╔══

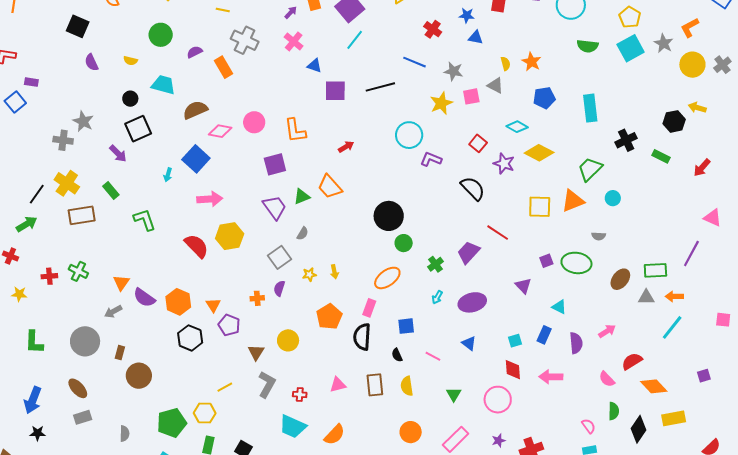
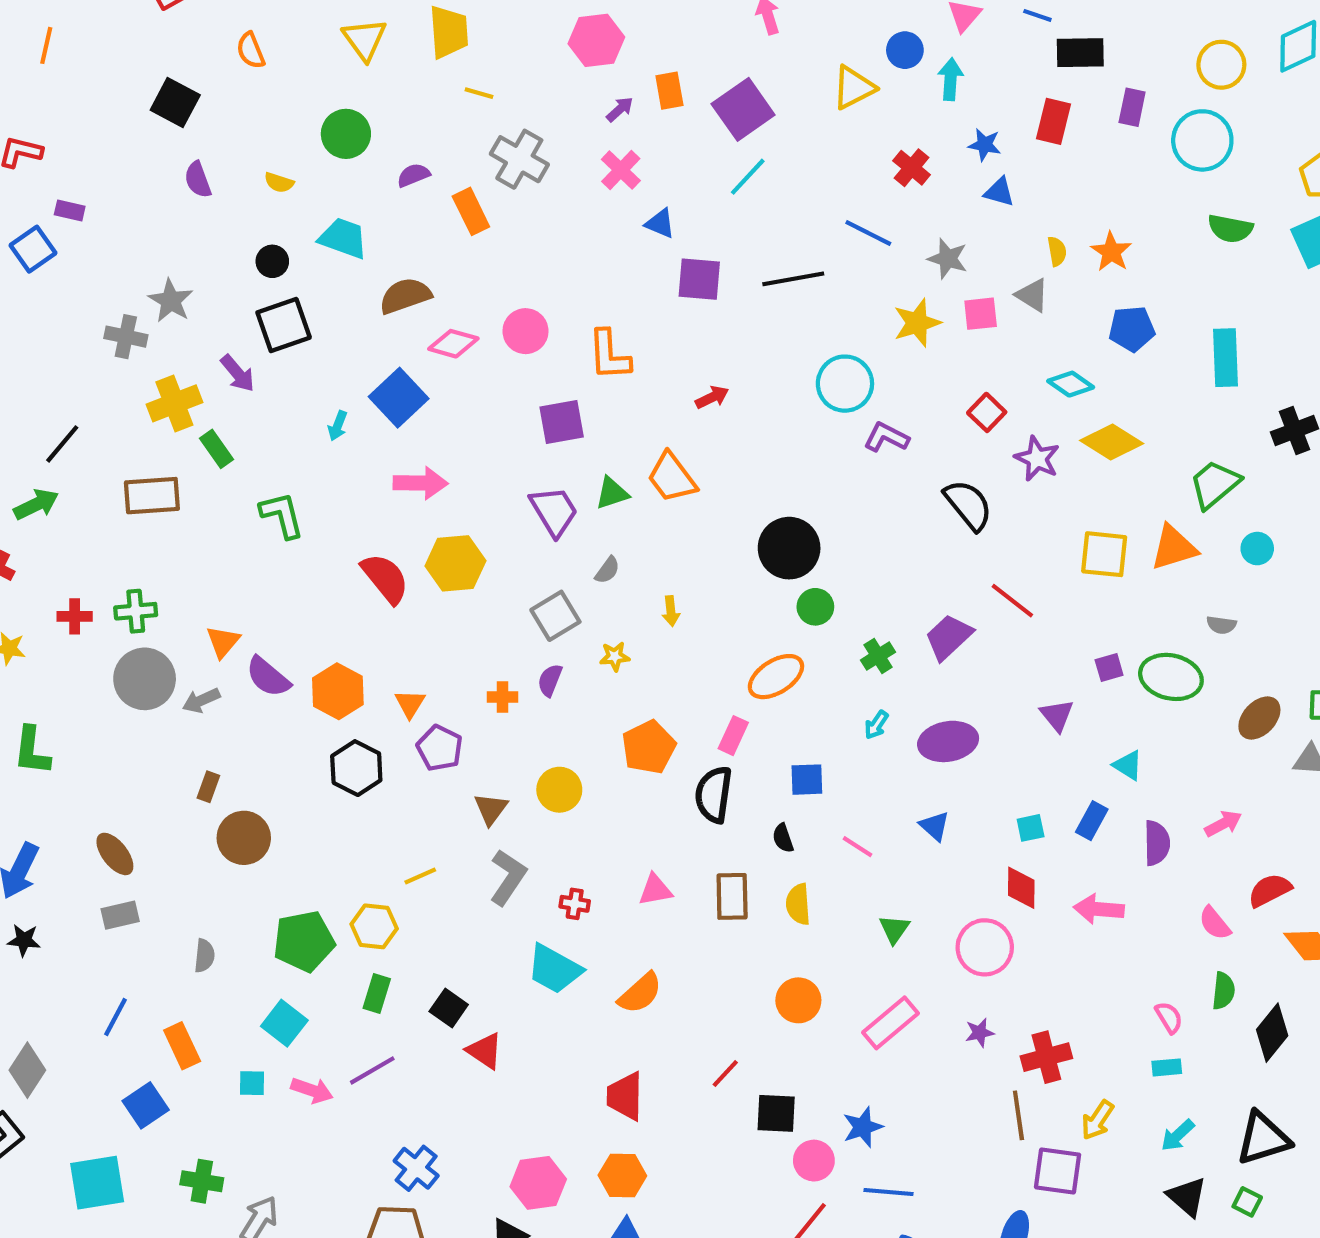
yellow cross: (67, 183) -> (174, 403), moved, turned 30
green cross: (78, 271) -> (136, 611), turned -36
yellow arrow: (334, 272) -> (671, 611), moved
gray circle: (85, 341) -> (145, 679), moved

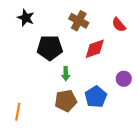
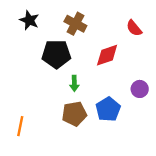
brown cross: (79, 21) -> (75, 24), moved

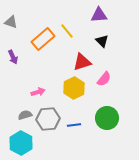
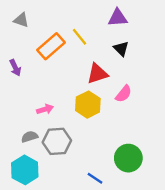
gray triangle: (11, 22) -> (21, 20), moved
green circle: (107, 118) -> (128, 158), moved
blue line: (74, 125) -> (95, 178), moved, turned 40

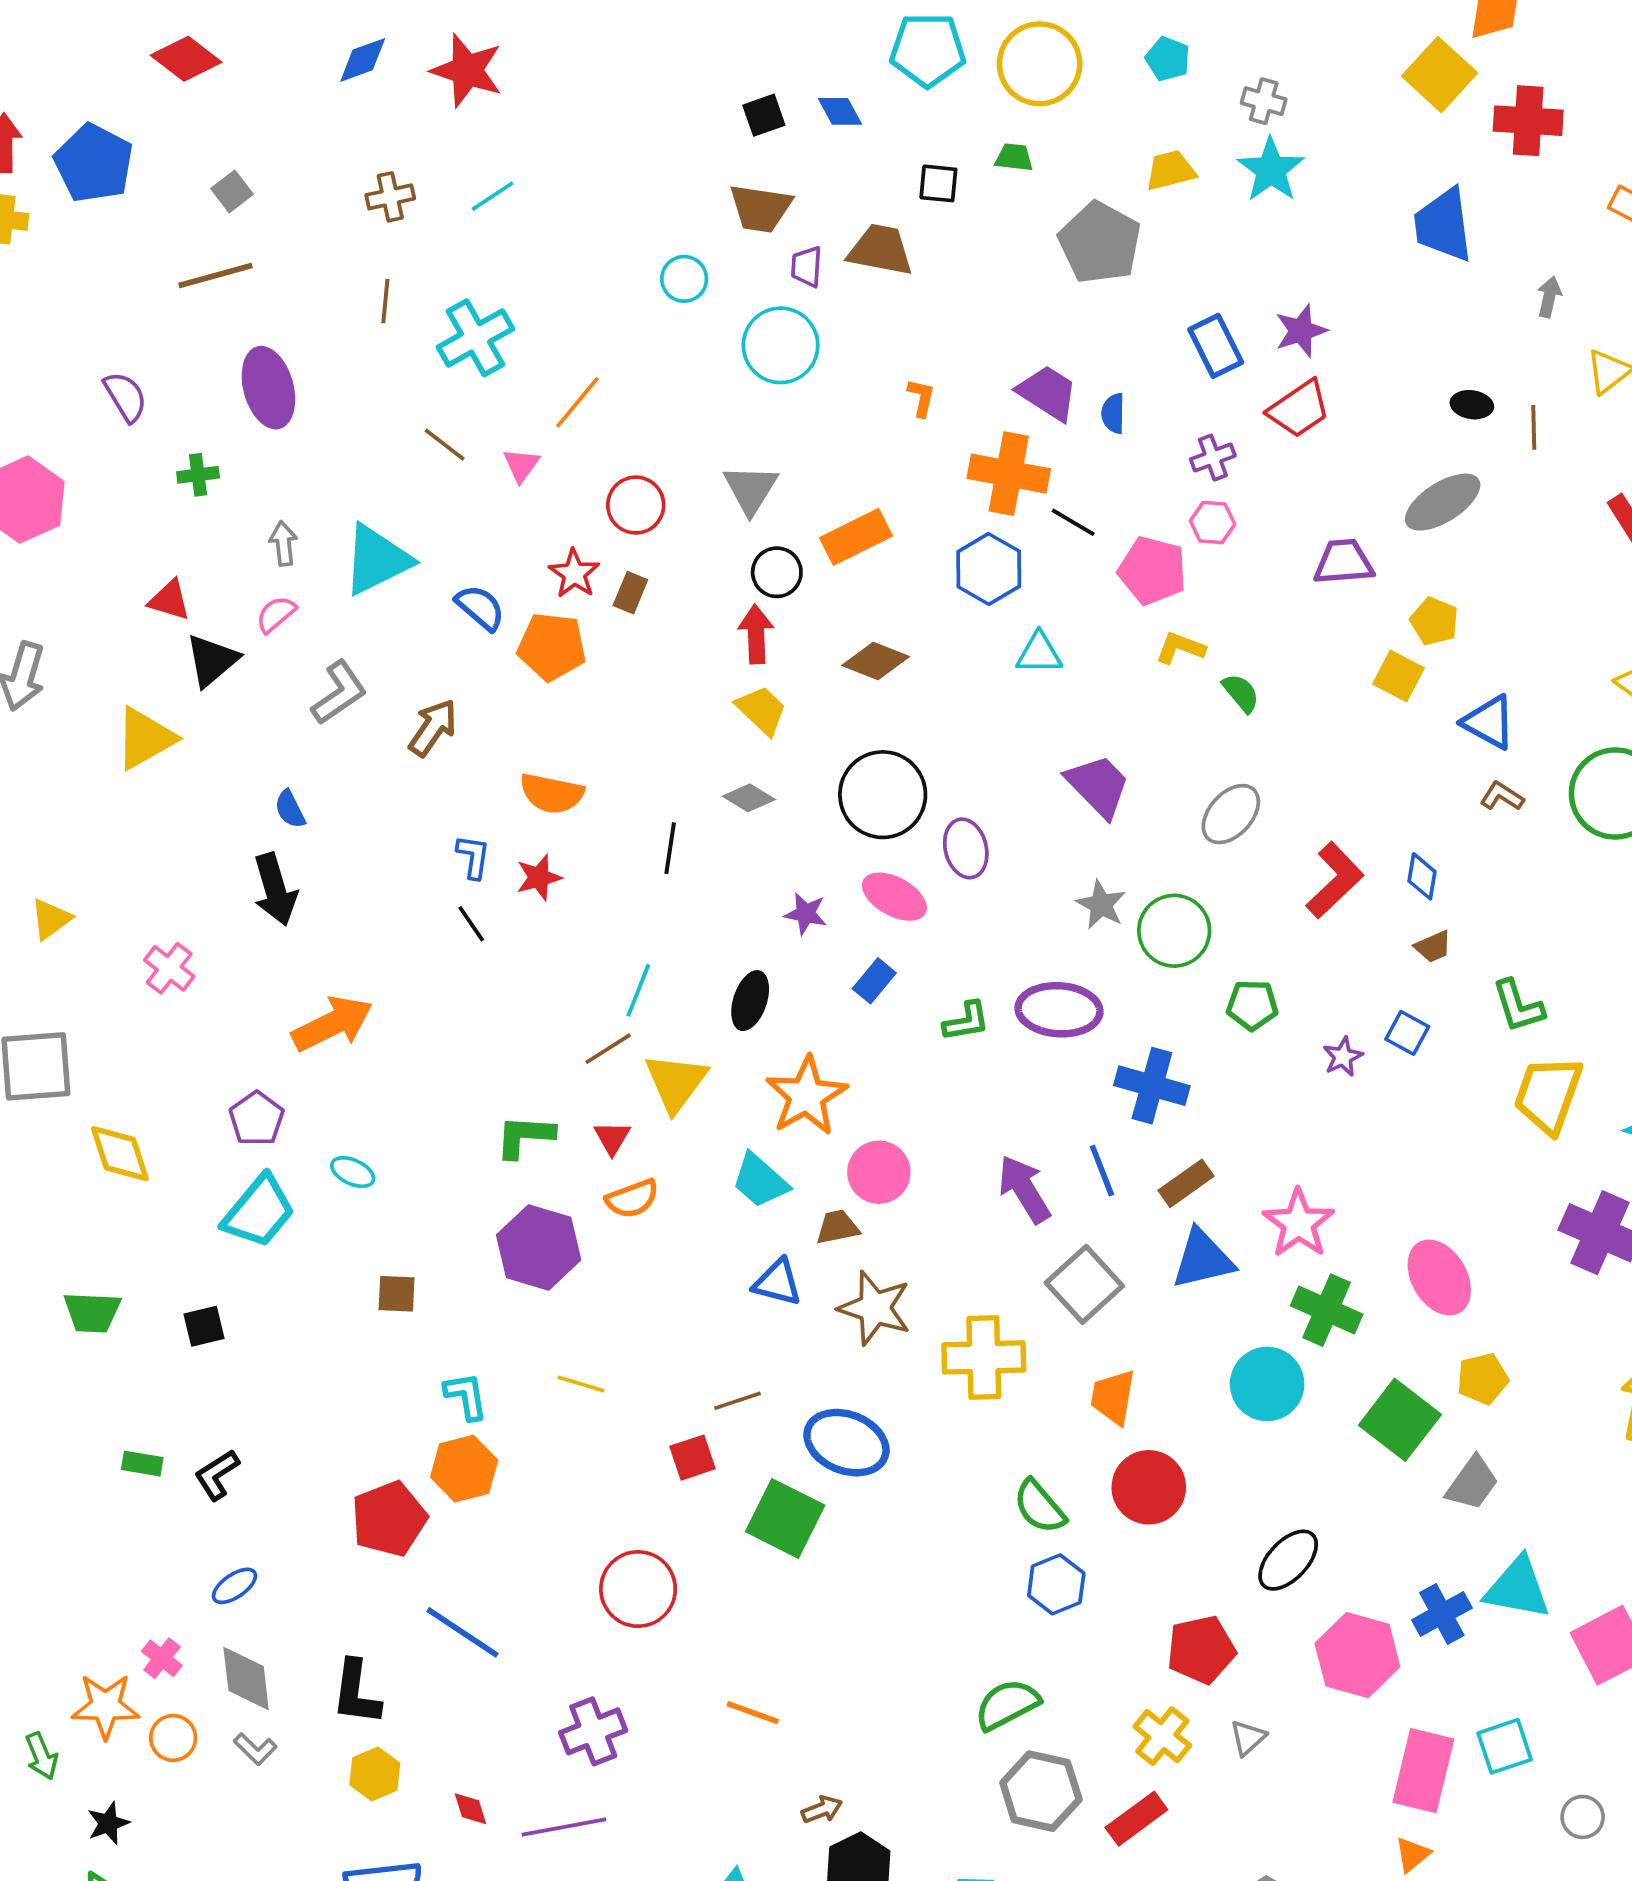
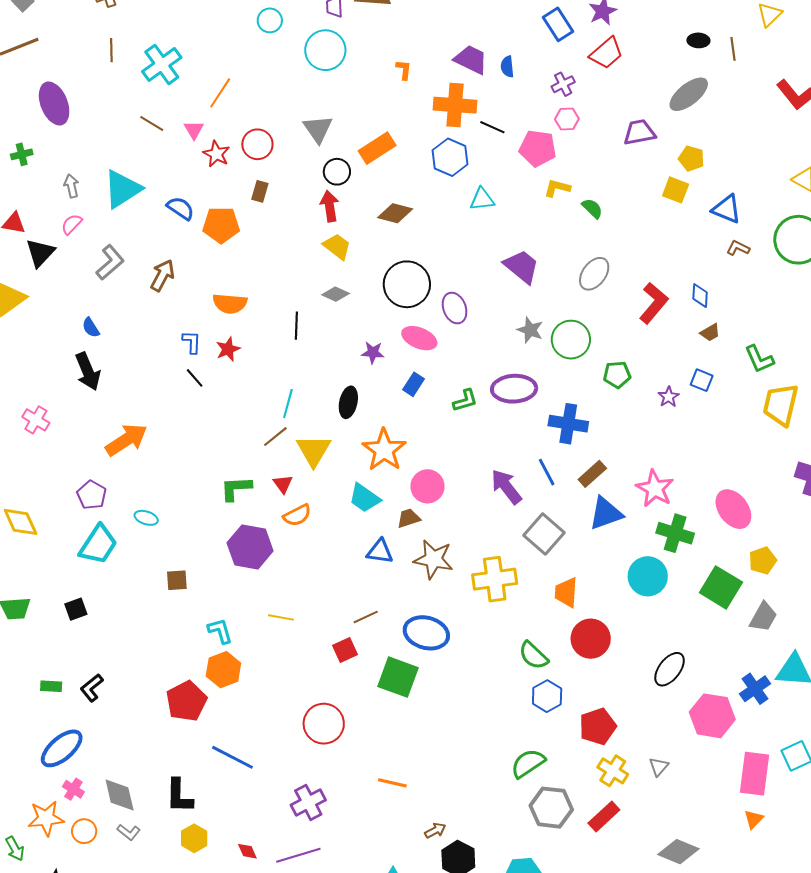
red star: (574, 574) -> (216, 154), moved
blue ellipse: (235, 1586) -> (62, 748), moved, size x1.8
red pentagon: (1201, 1650) -> (598, 726), moved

╚══

= Task requirements =
For each line above that includes "gray", copy the line.

= Exercise solution =
gray circle: (85, 341) -> (145, 679), moved
gray triangle: (11, 22) -> (21, 20), moved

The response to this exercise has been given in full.